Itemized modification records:
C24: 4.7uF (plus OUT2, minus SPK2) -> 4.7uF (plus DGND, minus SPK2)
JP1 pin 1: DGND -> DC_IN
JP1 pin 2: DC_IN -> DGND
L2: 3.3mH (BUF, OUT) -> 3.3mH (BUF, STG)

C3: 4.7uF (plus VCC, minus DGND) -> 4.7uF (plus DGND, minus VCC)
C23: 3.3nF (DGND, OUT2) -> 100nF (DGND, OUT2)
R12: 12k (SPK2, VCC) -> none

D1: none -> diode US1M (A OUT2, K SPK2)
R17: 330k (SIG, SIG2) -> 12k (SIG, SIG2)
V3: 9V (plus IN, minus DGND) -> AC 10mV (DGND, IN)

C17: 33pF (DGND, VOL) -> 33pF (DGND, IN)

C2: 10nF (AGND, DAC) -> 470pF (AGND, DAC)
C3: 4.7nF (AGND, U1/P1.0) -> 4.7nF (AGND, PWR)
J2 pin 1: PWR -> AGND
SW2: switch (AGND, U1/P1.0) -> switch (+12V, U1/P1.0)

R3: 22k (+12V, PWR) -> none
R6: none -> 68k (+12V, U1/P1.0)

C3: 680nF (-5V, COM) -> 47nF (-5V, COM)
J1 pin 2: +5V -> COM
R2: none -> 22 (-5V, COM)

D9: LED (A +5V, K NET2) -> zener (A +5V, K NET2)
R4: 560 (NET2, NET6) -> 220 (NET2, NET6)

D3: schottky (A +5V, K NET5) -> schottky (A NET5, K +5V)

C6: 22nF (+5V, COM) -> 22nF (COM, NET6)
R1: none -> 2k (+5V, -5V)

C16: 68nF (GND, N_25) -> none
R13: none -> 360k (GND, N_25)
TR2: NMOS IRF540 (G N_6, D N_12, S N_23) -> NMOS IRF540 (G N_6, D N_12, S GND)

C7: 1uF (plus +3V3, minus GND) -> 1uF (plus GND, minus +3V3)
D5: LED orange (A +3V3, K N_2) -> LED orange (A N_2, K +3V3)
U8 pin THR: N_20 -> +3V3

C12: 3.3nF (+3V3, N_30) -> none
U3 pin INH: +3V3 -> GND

- **TASK ITEM**
Repeat only what runs from the line holding "C3: 680nF (-5V, COM) -> 47nF (-5V, COM)" to the end of the data, keeping every line exactly as written, first and last included.

- **RESULT BELOW**
C3: 680nF (-5V, COM) -> 47nF (-5V, COM)
J1 pin 2: +5V -> COM
R2: none -> 22 (-5V, COM)

D9: LED (A +5V, K NET2) -> zener (A +5V, K NET2)
R4: 560 (NET2, NET6) -> 220 (NET2, NET6)

D3: schottky (A +5V, K NET5) -> schottky (A NET5, K +5V)

C6: 22nF (+5V, COM) -> 22nF (COM, NET6)
R1: none -> 2k (+5V, -5V)

C16: 68nF (GND, N_25) -> none
R13: none -> 360k (GND, N_25)
TR2: NMOS IRF540 (G N_6, D N_12, S N_23) -> NMOS IRF540 (G N_6, D N_12, S GND)

C7: 1uF (plus +3V3, minus GND) -> 1uF (plus GND, minus +3V3)
D5: LED orange (A +3V3, K N_2) -> LED orange (A N_2, K +3V3)
U8 pin THR: N_20 -> +3V3

C12: 3.3nF (+3V3, N_30) -> none
U3 pin INH: +3V3 -> GND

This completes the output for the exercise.